Segment Start: Data shown

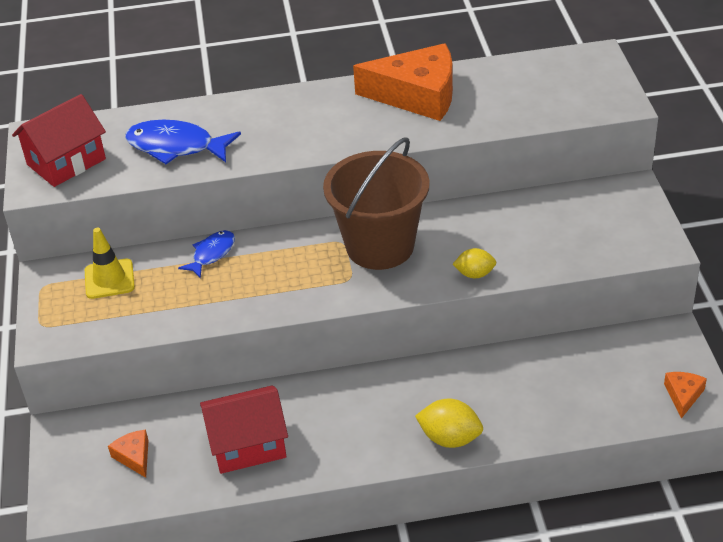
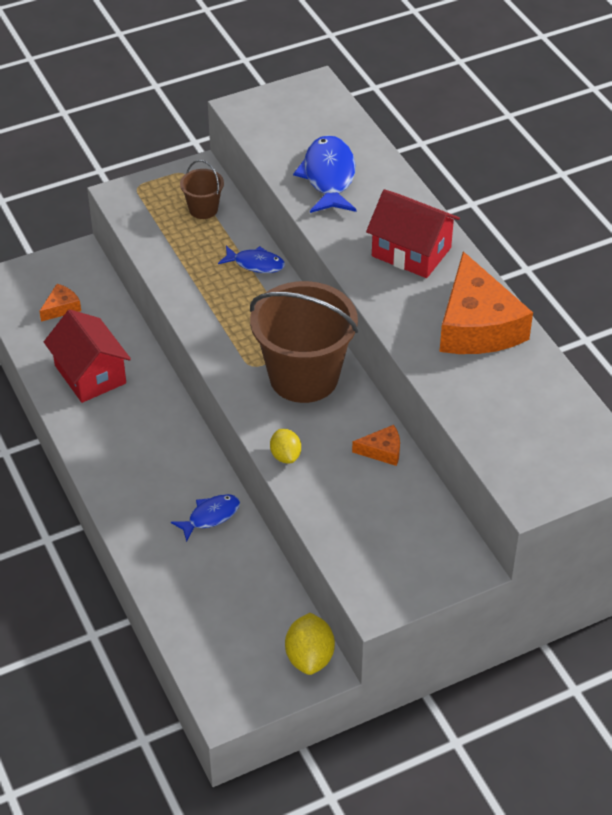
camera: 70 degrees right, 5 degrees up
(66, 162) = (283, 116): red house -> red house (411, 252)
(109, 279) = (203, 209): yellow traffic cone -> brown bucket
(450, 438) = (130, 511): yellow lemon -> yellow lemon (309, 657)
(476, 378) = (210, 516): none -> blue fish
(683, 395) = (231, 688): orange cheese -> orange cheese (382, 451)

Segment End: Data shown

Work order:
What is wanted is an exact repetition of the lines from the one with "(109, 279) = (203, 209): yellow" through the last line of the material above, both ends included.

Response area:
(109, 279) = (203, 209): yellow traffic cone -> brown bucket
(450, 438) = (130, 511): yellow lemon -> yellow lemon (309, 657)
(476, 378) = (210, 516): none -> blue fish
(683, 395) = (231, 688): orange cheese -> orange cheese (382, 451)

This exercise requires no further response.